Instructions for the task — From the entries below, gather every line containing the string "blue".

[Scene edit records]
________

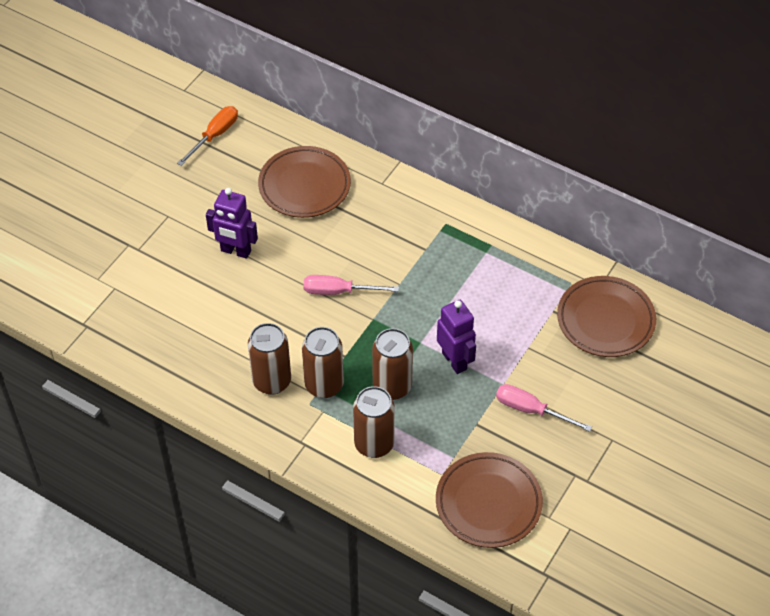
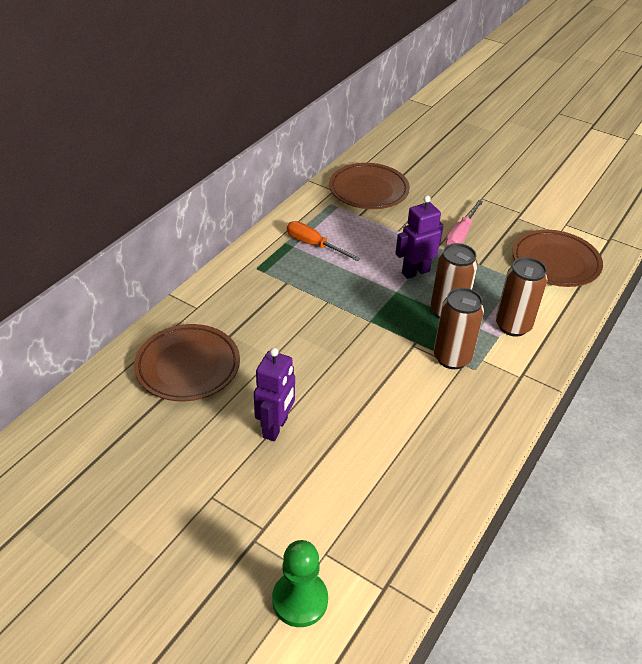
camera: 90 degrees left, 10 degrees down
(78, 274) = (300, 600): none -> green pawn
(215, 135) = (86, 449): orange screwdriver -> orange screwdriver (314, 245)
(272, 381) = (452, 397): brown can -> none
(339, 291) = (336, 344): pink screwdriver -> none

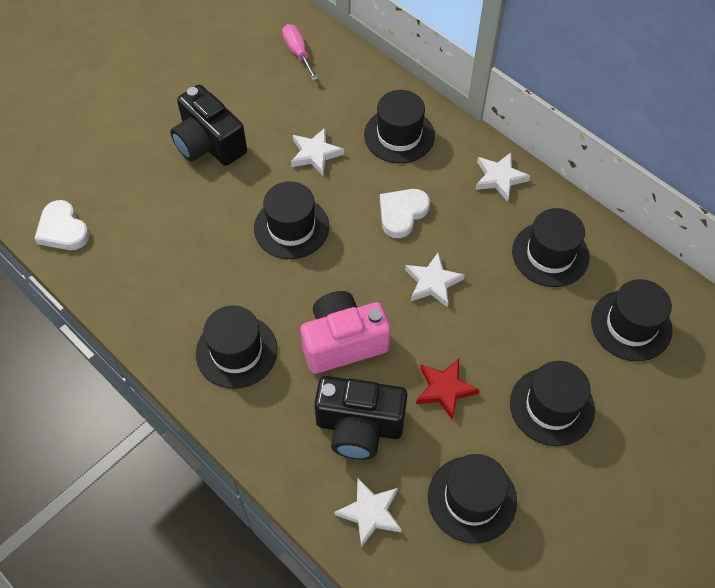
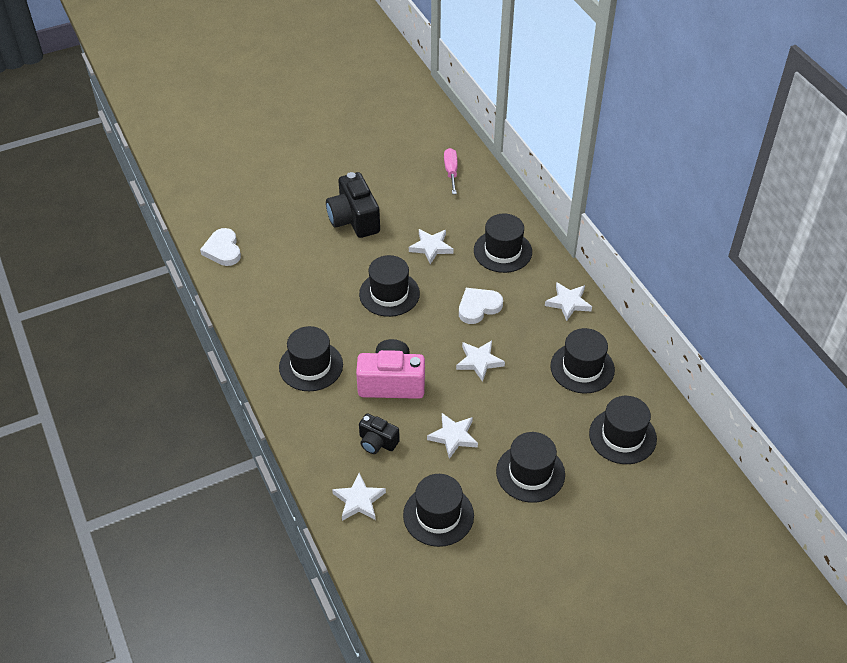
camera: 20 degrees right, 10 degrees down
(359, 427) = (377, 442): black camera -> black camera, size x0.57
(445, 389) = (453, 437): red star -> white star

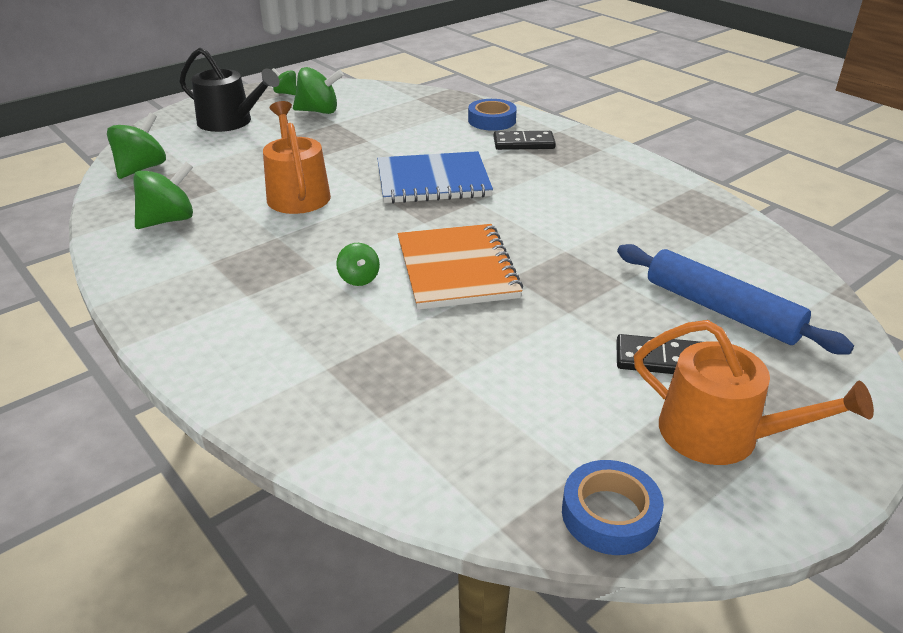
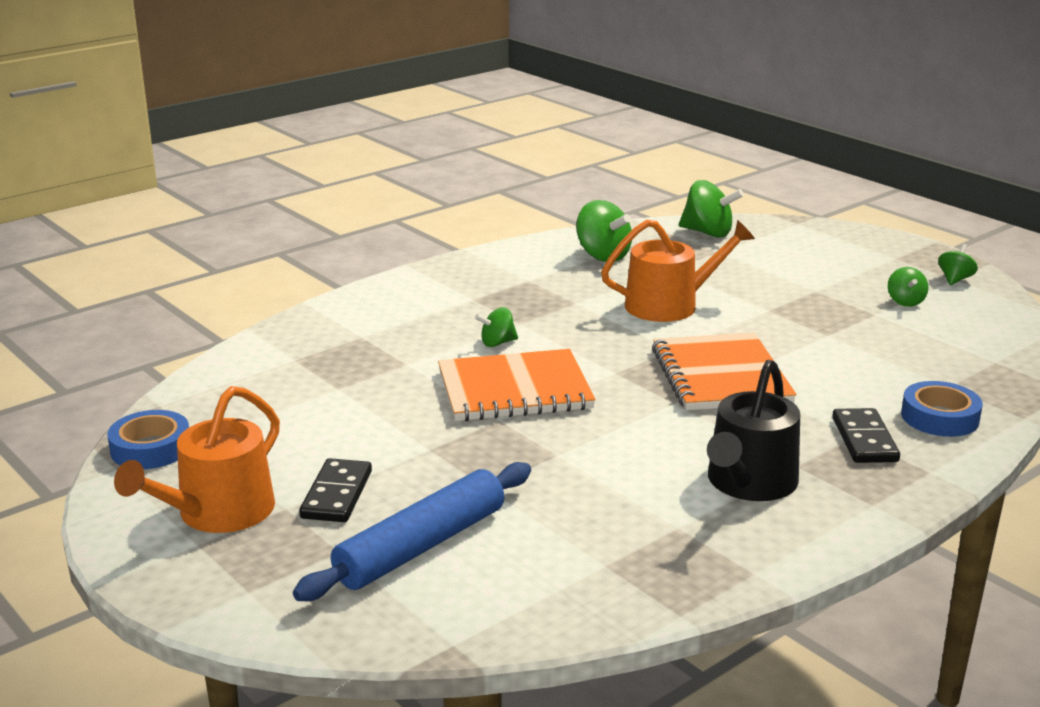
camera: 90 degrees right, 10 degrees down
(230, 122) = (844, 258): black watering can -> black watering can (748, 483)
(319, 111) = (905, 302): green spinning top -> green spinning top, size x0.58
(433, 181) = (720, 376): blue notebook -> orange notebook

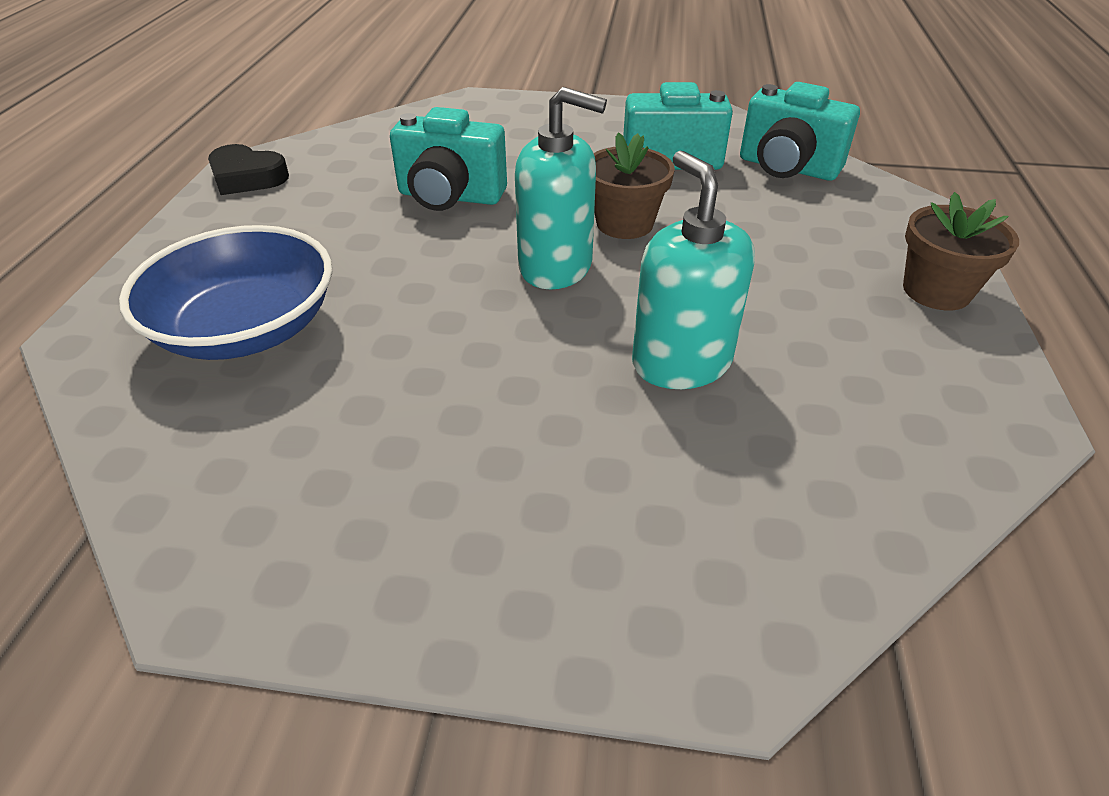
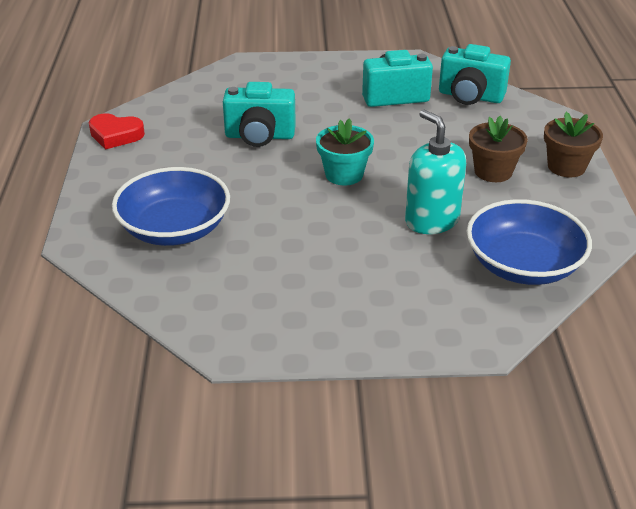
camera: 10 degrees left, 5 degrees down
(247, 177) = (115, 135): black heart -> red heart
(556, 267) = (344, 174): turquoise soap dispenser -> turquoise flower pot
(624, 223) = (377, 143): brown flower pot -> brown flower pot (493, 171)
(839, 476) = (523, 265): none -> blue bowl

________

Written answer —
(433, 181) = (720, 376): blue notebook -> orange notebook
(839, 476) = (523, 265): none -> blue bowl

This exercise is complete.